I need the records below restated word for word, without their pictures.

[Image sequences with motion text]
============================================================
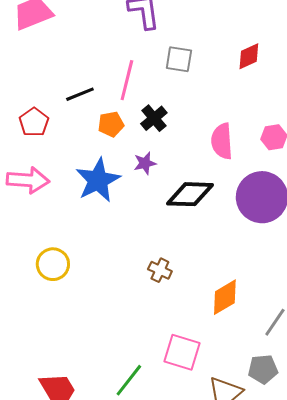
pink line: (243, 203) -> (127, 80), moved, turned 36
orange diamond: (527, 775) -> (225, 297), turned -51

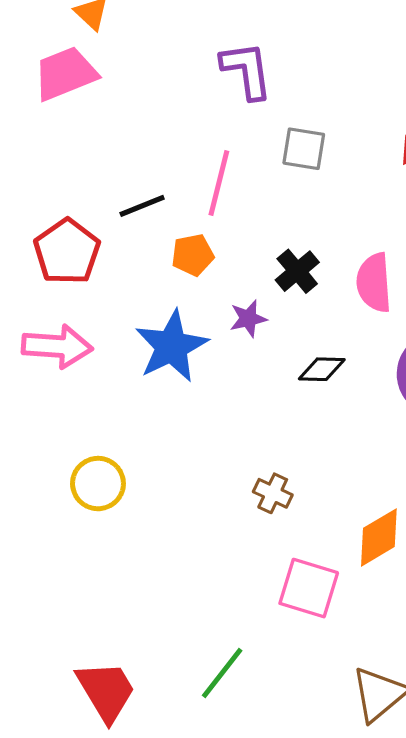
black cross: (154, 118) -> (297, 271), moved
red pentagon: (34, 122) -> (67, 252), size x1.4
black diamond: (190, 194) -> (322, 369), size x0.6
pink square: (182, 352) -> (309, 588), moved

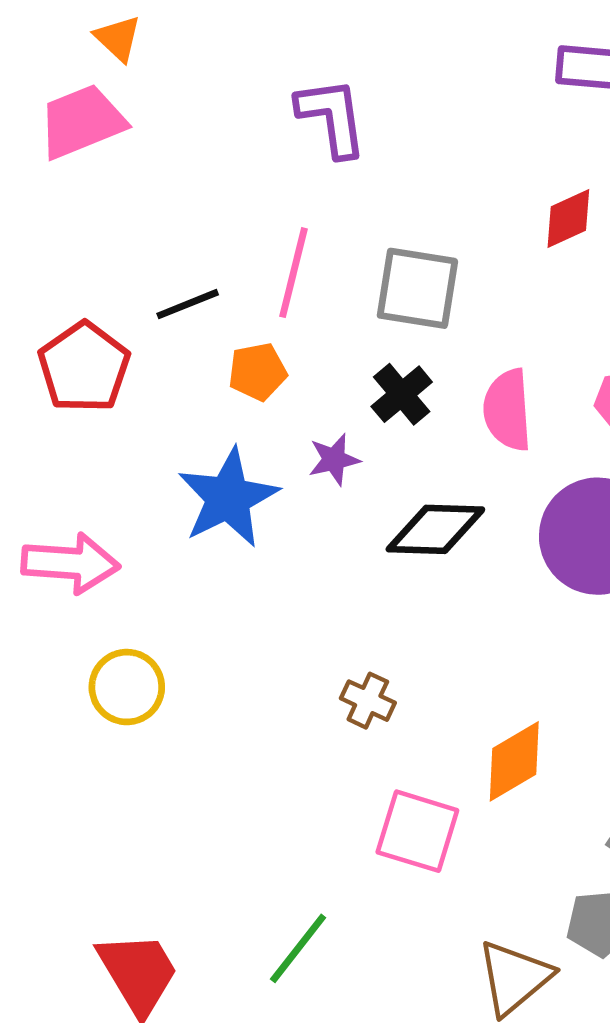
gray square: (304, 149) -> (417, 288), moved, size x1.4
pink arrow: (57, 346) -> (71, 563), moved
black diamond: (322, 369) -> (435, 529), size x1.5

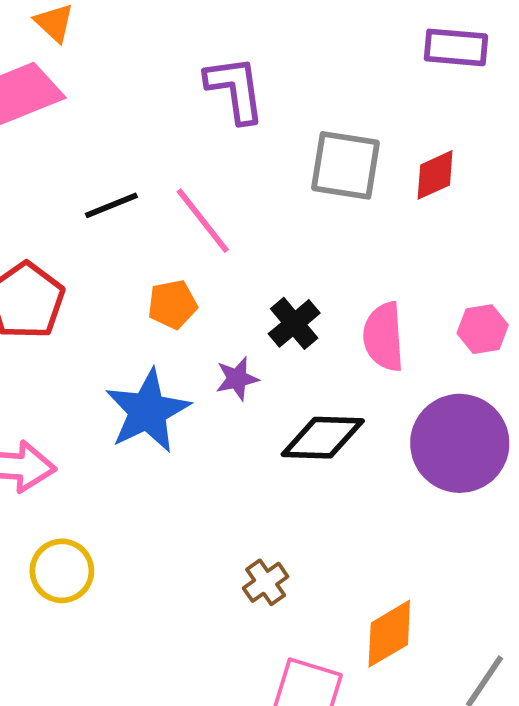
pink line: (294, 273) -> (203, 221), turned -52
gray square: (417, 288) -> (346, 165), moved
black line: (188, 304) -> (111, 205), moved
brown cross: (368, 701) -> (266, 582), turned 30

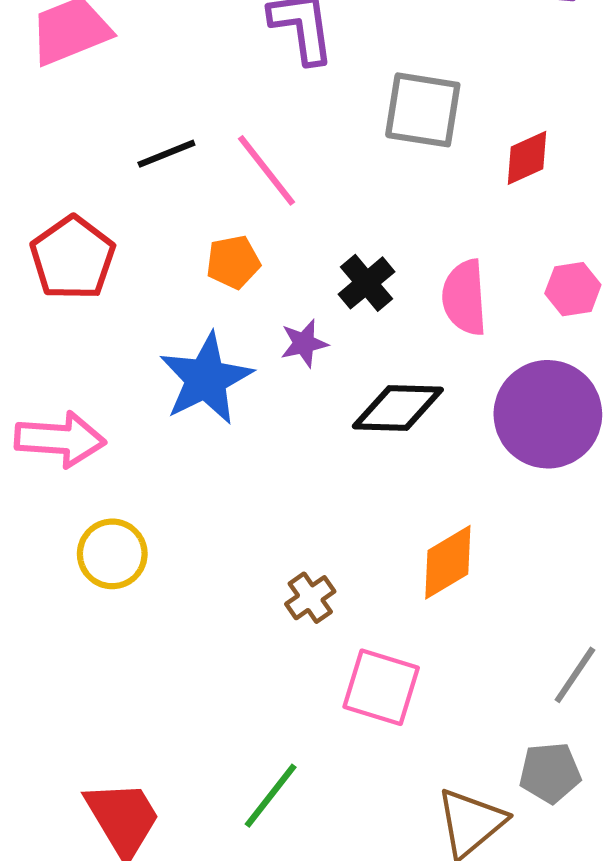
red diamond: (435, 175) -> (527, 158), moved
brown cross: (266, 582) -> (310, 598), moved
orange diamond: (389, 634) -> (448, 562), moved

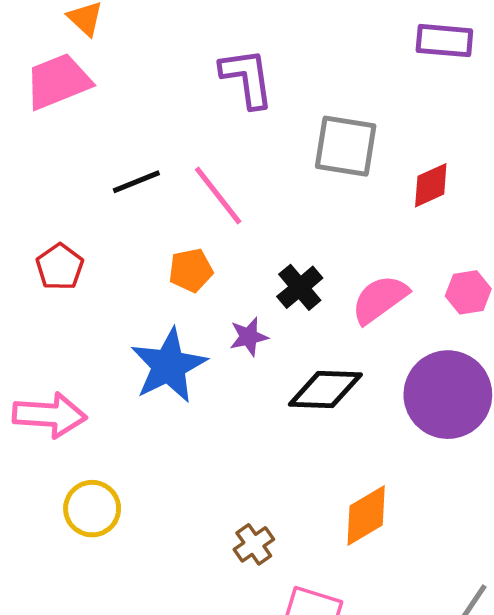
red pentagon: (73, 258) -> (60, 267), size x0.7
pink semicircle: (464, 298) -> (380, 299), turned 58

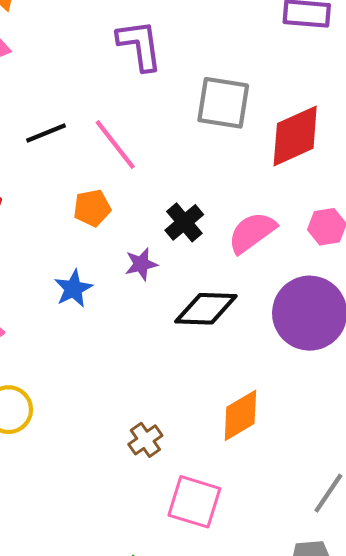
red diamond: (431, 185) -> (295, 136), size x1.6
blue star: (169, 366) -> (73, 289), size x0.6

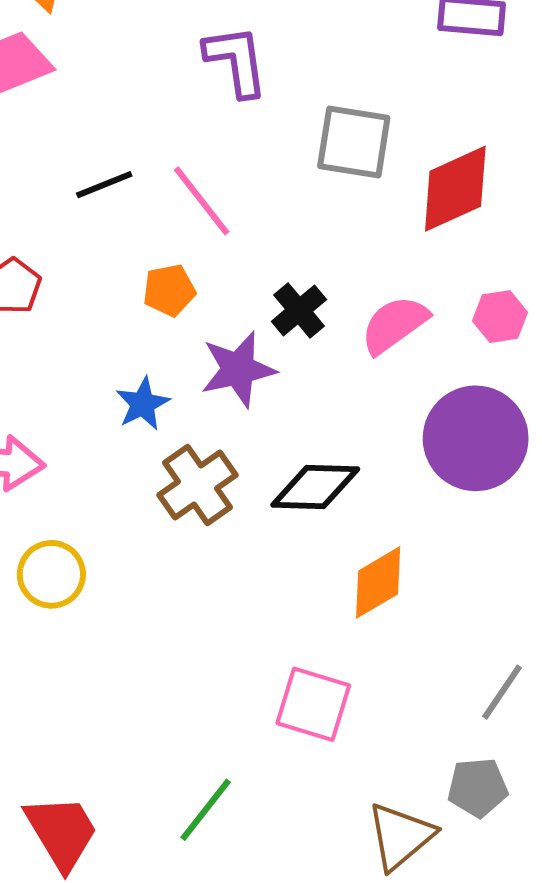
purple star: (141, 264) -> (238, 369), size x1.6
black diamond: (206, 309) -> (315, 487), moved
brown cross: (145, 440) -> (198, 485), moved, size x1.6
============================================================
▶ Expected answer
pink line: (243, 203) -> (127, 80), moved, turned 36
orange diamond: (527, 775) -> (225, 297), turned -51

black cross: (154, 118) -> (297, 271), moved
red pentagon: (34, 122) -> (67, 252), size x1.4
black diamond: (190, 194) -> (322, 369), size x0.6
pink square: (182, 352) -> (309, 588), moved

gray square: (304, 149) -> (417, 288), moved, size x1.4
pink arrow: (57, 346) -> (71, 563), moved
black diamond: (322, 369) -> (435, 529), size x1.5

pink line: (294, 273) -> (203, 221), turned -52
gray square: (417, 288) -> (346, 165), moved
black line: (188, 304) -> (111, 205), moved
brown cross: (368, 701) -> (266, 582), turned 30

red diamond: (435, 175) -> (527, 158), moved
brown cross: (266, 582) -> (310, 598), moved
orange diamond: (389, 634) -> (448, 562), moved

red pentagon: (73, 258) -> (60, 267), size x0.7
pink semicircle: (464, 298) -> (380, 299), turned 58

red diamond: (431, 185) -> (295, 136), size x1.6
blue star: (169, 366) -> (73, 289), size x0.6

purple star: (141, 264) -> (238, 369), size x1.6
black diamond: (206, 309) -> (315, 487), moved
brown cross: (145, 440) -> (198, 485), moved, size x1.6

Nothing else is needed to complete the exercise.